[Records from a dataset]
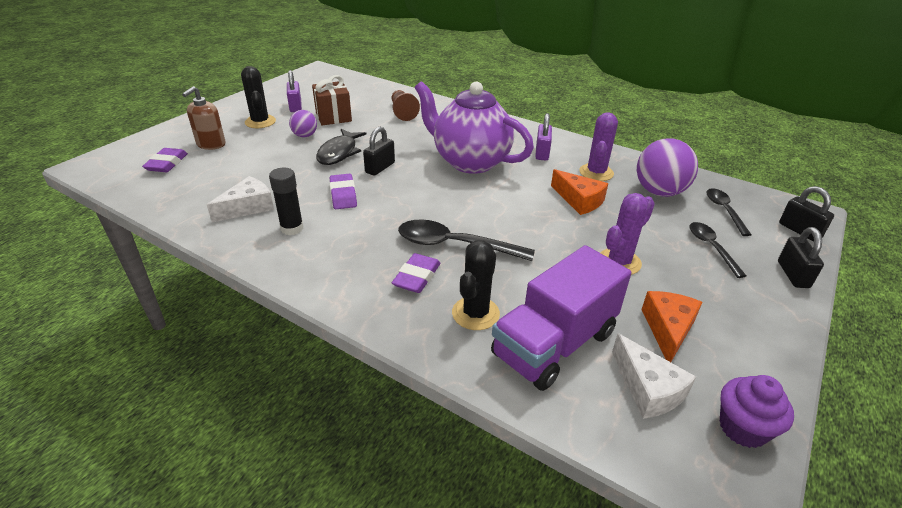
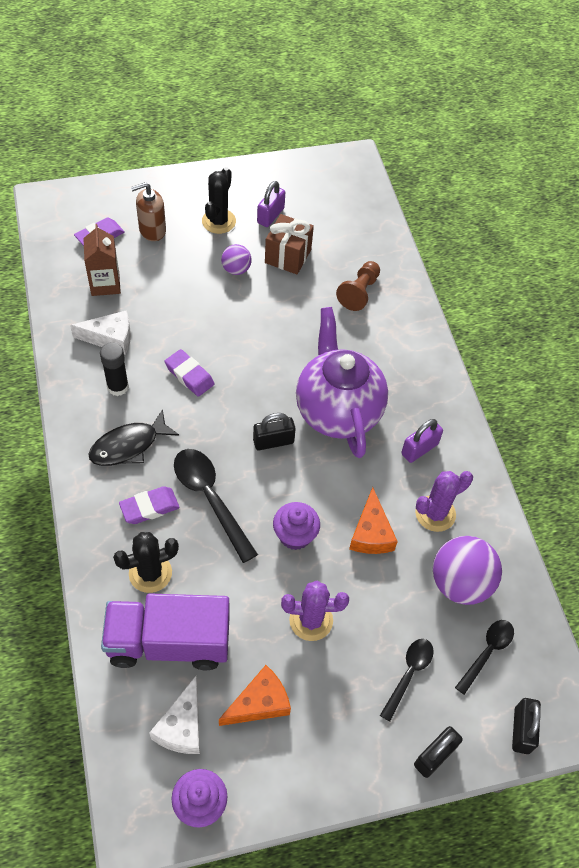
camera: 40 degrees right, 20 degrees up
(204, 183) = (105, 284): none -> brown carton
(339, 153) = (240, 316): black fish -> black fish (129, 446)
(343, 195) = (189, 375): purple eraser -> purple eraser turned 75 degrees counterclockwise
(380, 168) = (252, 361): black padlock -> black padlock (273, 441)
(539, 228) = (295, 535): none -> purple cupcake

Instruction: Please write out, exactly as they appear, the line that contains "(204, 183) = (105, 284): none -> brown carton" and every line after it up to the end of the entries above, and no others.

Answer to this task:
(204, 183) = (105, 284): none -> brown carton
(339, 153) = (240, 316): black fish -> black fish (129, 446)
(343, 195) = (189, 375): purple eraser -> purple eraser turned 75 degrees counterclockwise
(380, 168) = (252, 361): black padlock -> black padlock (273, 441)
(539, 228) = (295, 535): none -> purple cupcake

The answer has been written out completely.